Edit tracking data
____

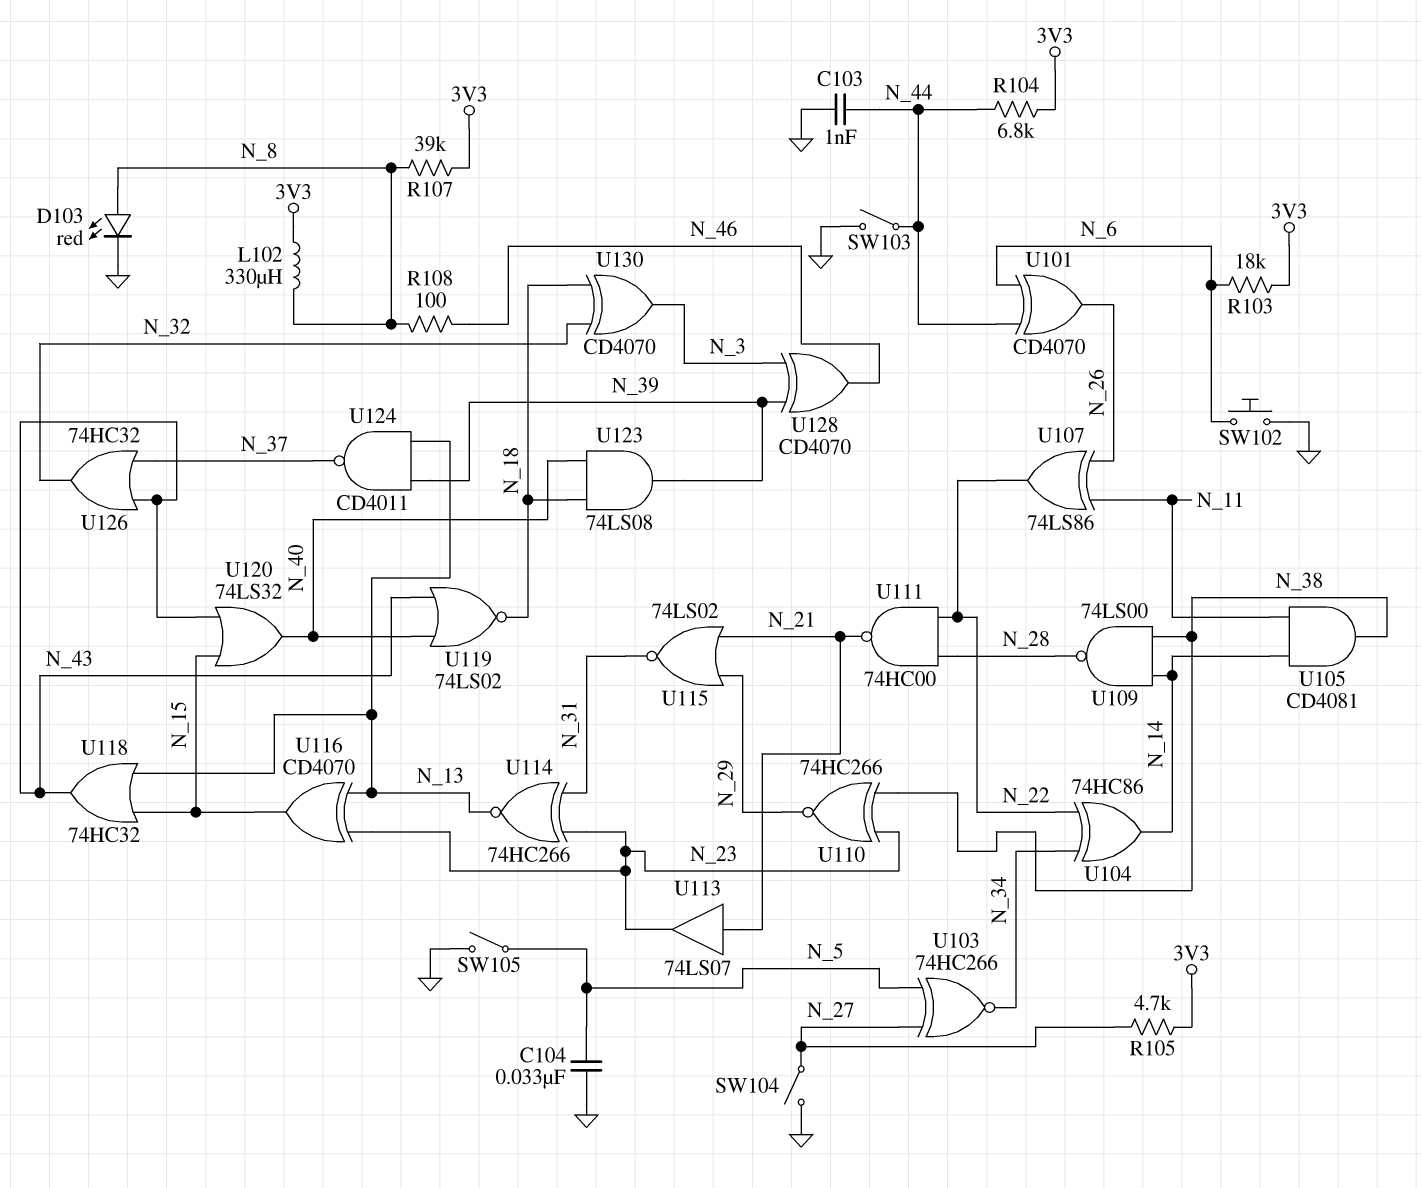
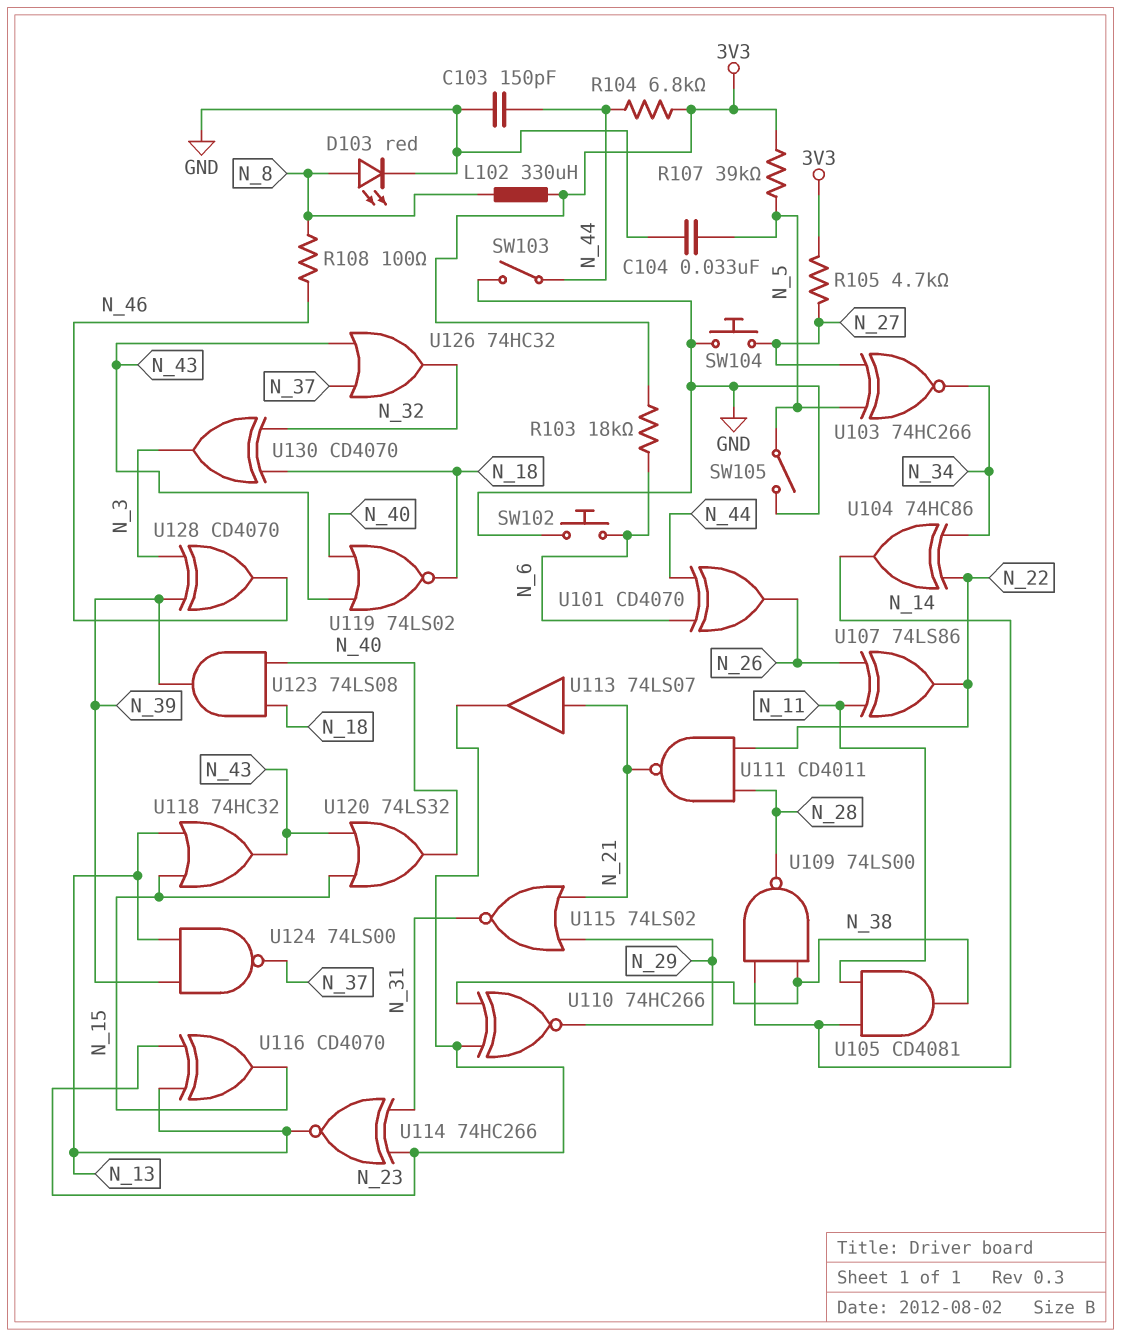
C103: 1nF (GND, N_44) -> 150pF (GND, N_44)
R107: 39k (3V3, N_8) -> 39k (3V3, N_5)
SW104: switch (GND, N_27) -> button (GND, N_27)
U111: NAND 74HC00 (in N_22, in N_28, out N_21) -> NAND CD4011 (in N_22, in N_28, out N_21)
U124: NAND CD4011 (in N_13, in N_39, out N_37) -> NAND 74LS00 (in N_13, in N_39, out N_37)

____

# Try it:
From the line holding "R107: 39k (3V3, N_8) -> 39k (3V3, N_5)" through the last line above, reproduce each line exactly and add nothing.

# Solution for this exercise:
R107: 39k (3V3, N_8) -> 39k (3V3, N_5)
SW104: switch (GND, N_27) -> button (GND, N_27)
U111: NAND 74HC00 (in N_22, in N_28, out N_21) -> NAND CD4011 (in N_22, in N_28, out N_21)
U124: NAND CD4011 (in N_13, in N_39, out N_37) -> NAND 74LS00 (in N_13, in N_39, out N_37)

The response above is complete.